• [Goal of the exercise]: Print the listing below exactly, minus its pictures.
Top of Data in this exercise
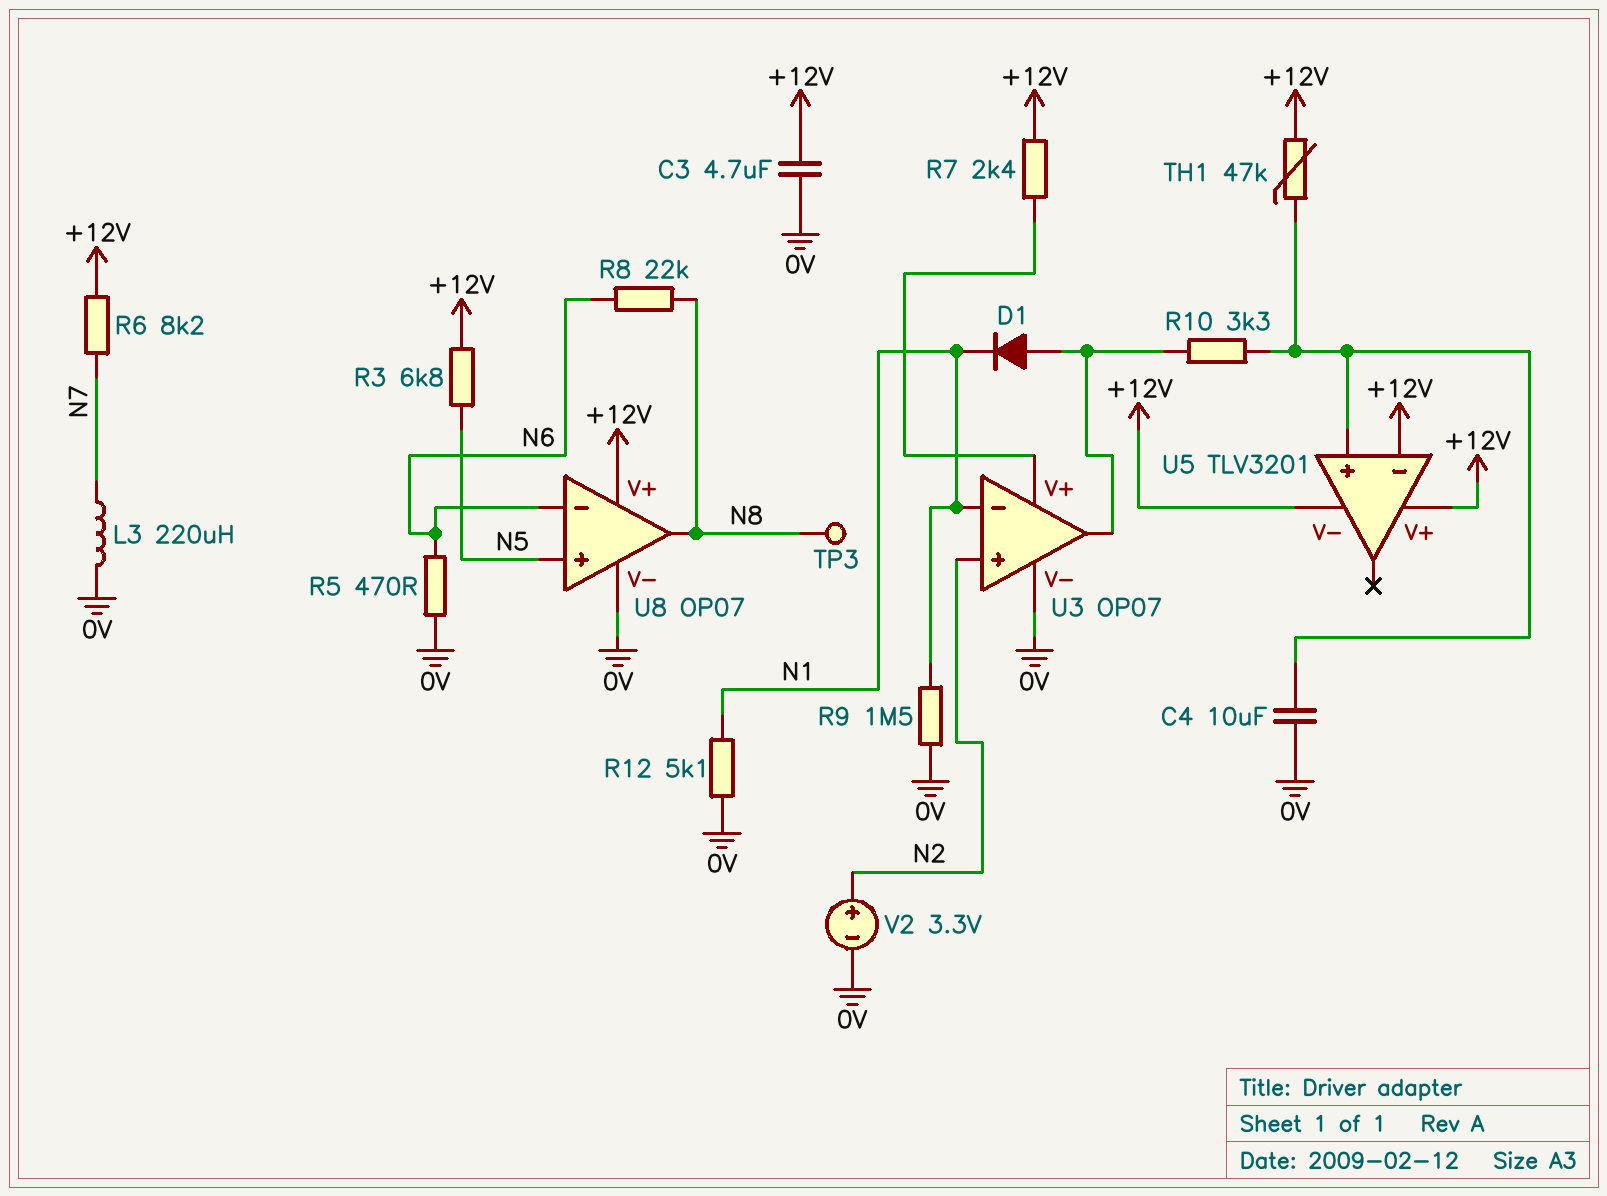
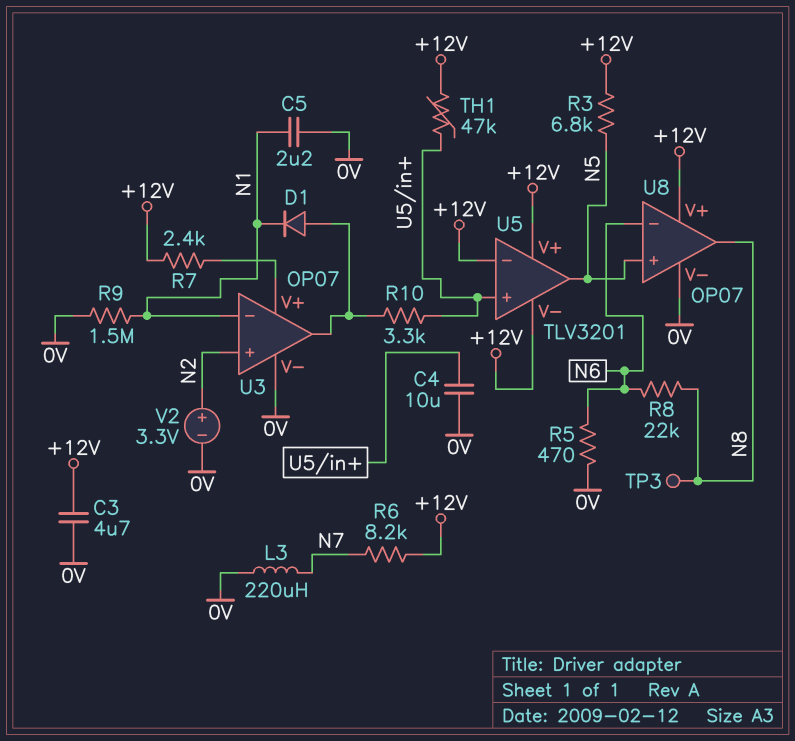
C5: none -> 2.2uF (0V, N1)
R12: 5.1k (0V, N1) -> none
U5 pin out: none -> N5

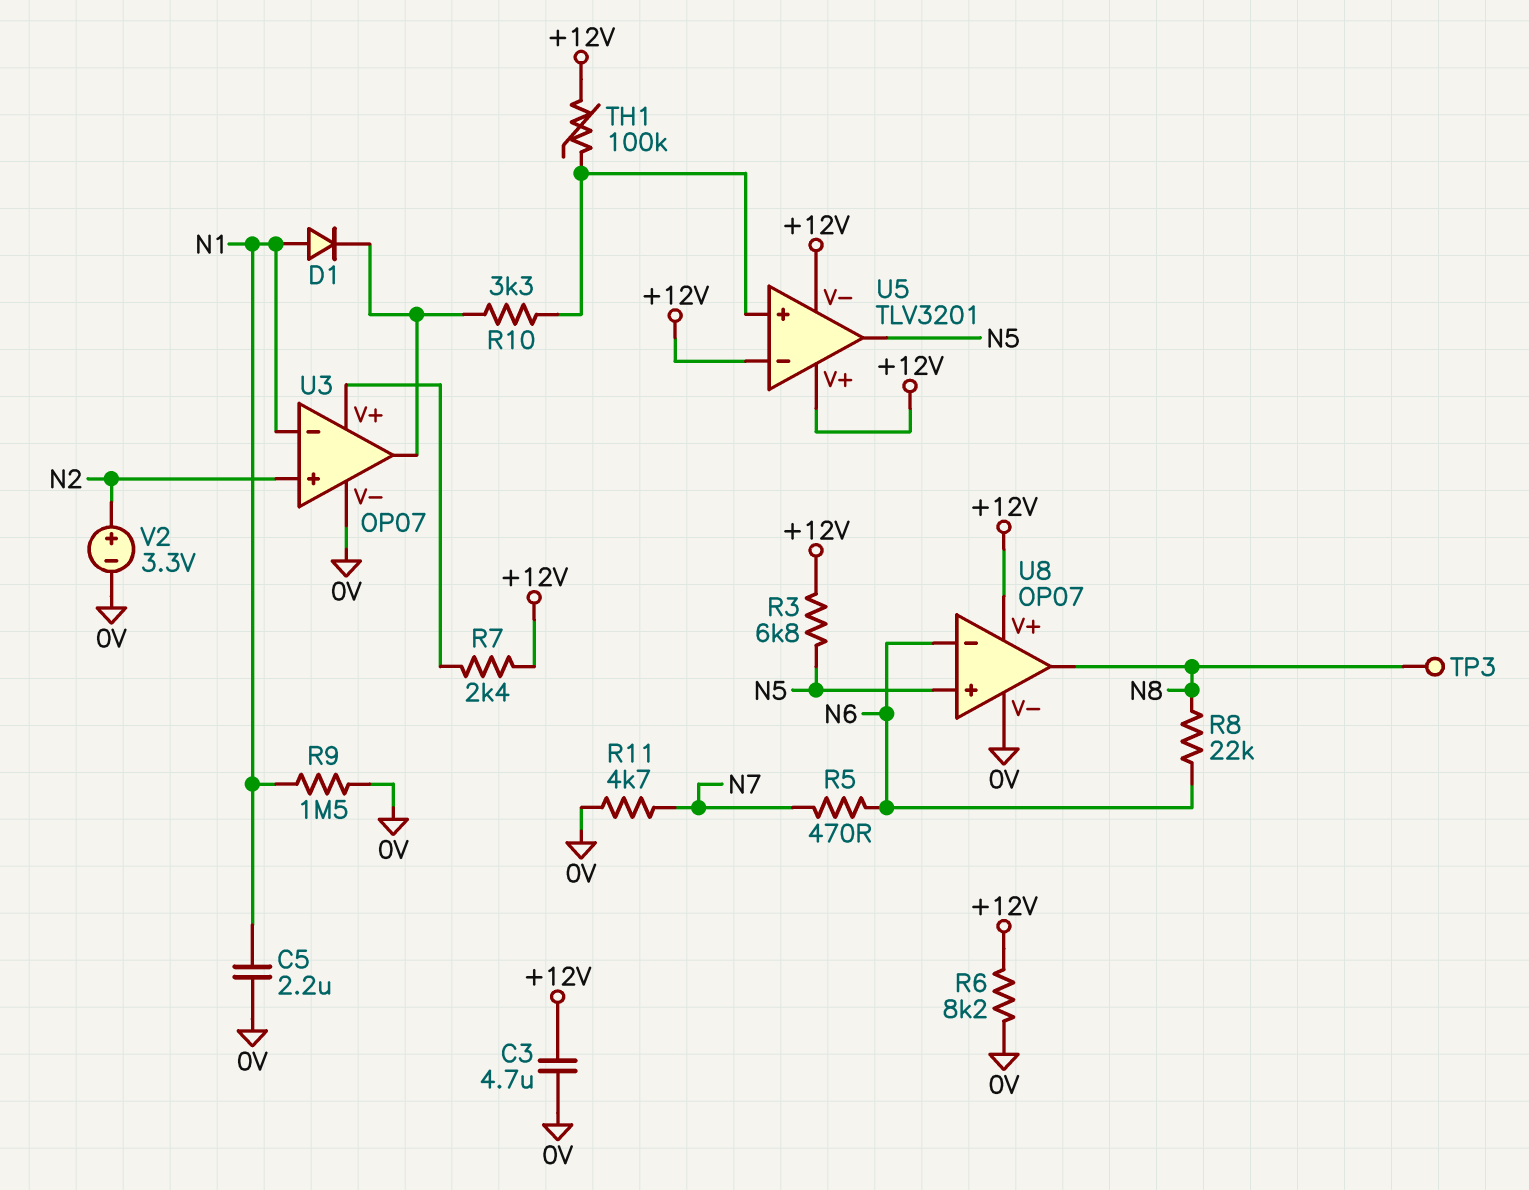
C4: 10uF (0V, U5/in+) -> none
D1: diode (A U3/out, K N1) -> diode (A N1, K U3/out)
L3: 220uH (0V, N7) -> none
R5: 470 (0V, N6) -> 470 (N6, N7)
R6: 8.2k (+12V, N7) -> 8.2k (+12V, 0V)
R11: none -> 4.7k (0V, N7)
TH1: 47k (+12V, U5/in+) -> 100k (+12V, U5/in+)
Bottom of Data in this exercise
• [Task answer]:
C5: none -> 2.2uF (0V, N1)
R12: 5.1k (0V, N1) -> none
U5 pin out: none -> N5

C4: 10uF (0V, U5/in+) -> none
D1: diode (A U3/out, K N1) -> diode (A N1, K U3/out)
L3: 220uH (0V, N7) -> none
R5: 470 (0V, N6) -> 470 (N6, N7)
R6: 8.2k (+12V, N7) -> 8.2k (+12V, 0V)
R11: none -> 4.7k (0V, N7)
TH1: 47k (+12V, U5/in+) -> 100k (+12V, U5/in+)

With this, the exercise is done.